AIM OF THE TASK: Put every line of the entries below into a JSON list of strings, one string per line, leaving out blank lines. Leave the pictures out of the answer.

=== TASK DATA ===

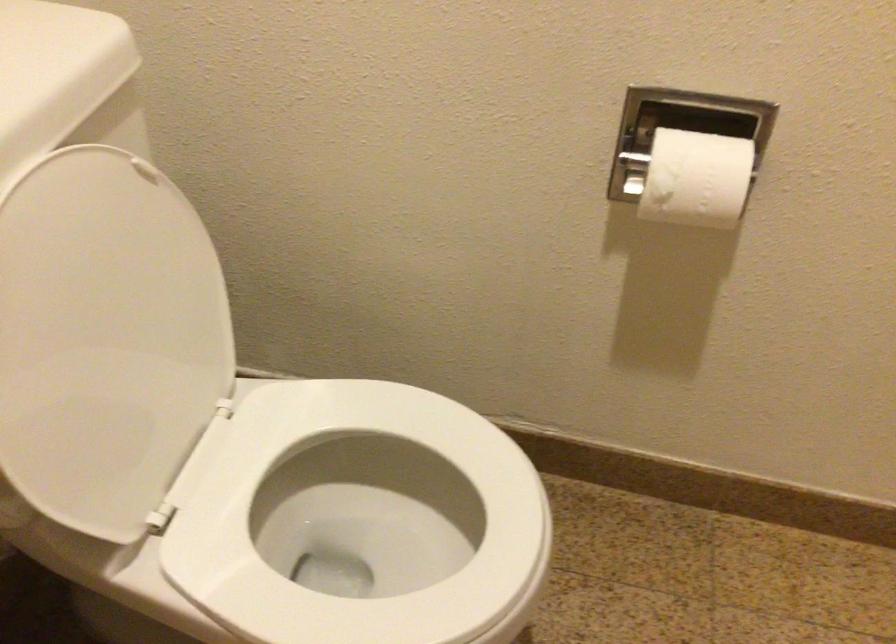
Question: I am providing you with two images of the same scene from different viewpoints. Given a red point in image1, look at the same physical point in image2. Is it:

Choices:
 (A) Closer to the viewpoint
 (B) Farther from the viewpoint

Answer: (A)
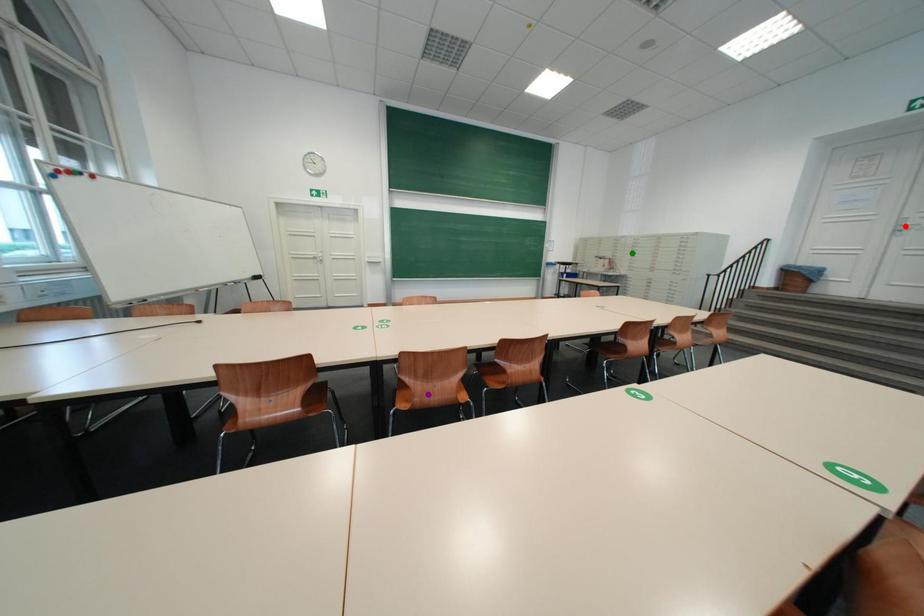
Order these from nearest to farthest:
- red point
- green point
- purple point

===

SOLUTION TO THE PROBLEM:
[
  "Question: I am providing you with two images of the same scene from different viewpoints. Given a red point in image1, look at the same physical point in image2. Is it:",
  "Choices:",
  " (A) Closer to the viewpoint",
  " (B) Farther from the viewpoint",
  "Answer: (A)",
  "Order these from nearest to farthest:",
  "- red point",
  "- green point",
  "- purple point"
]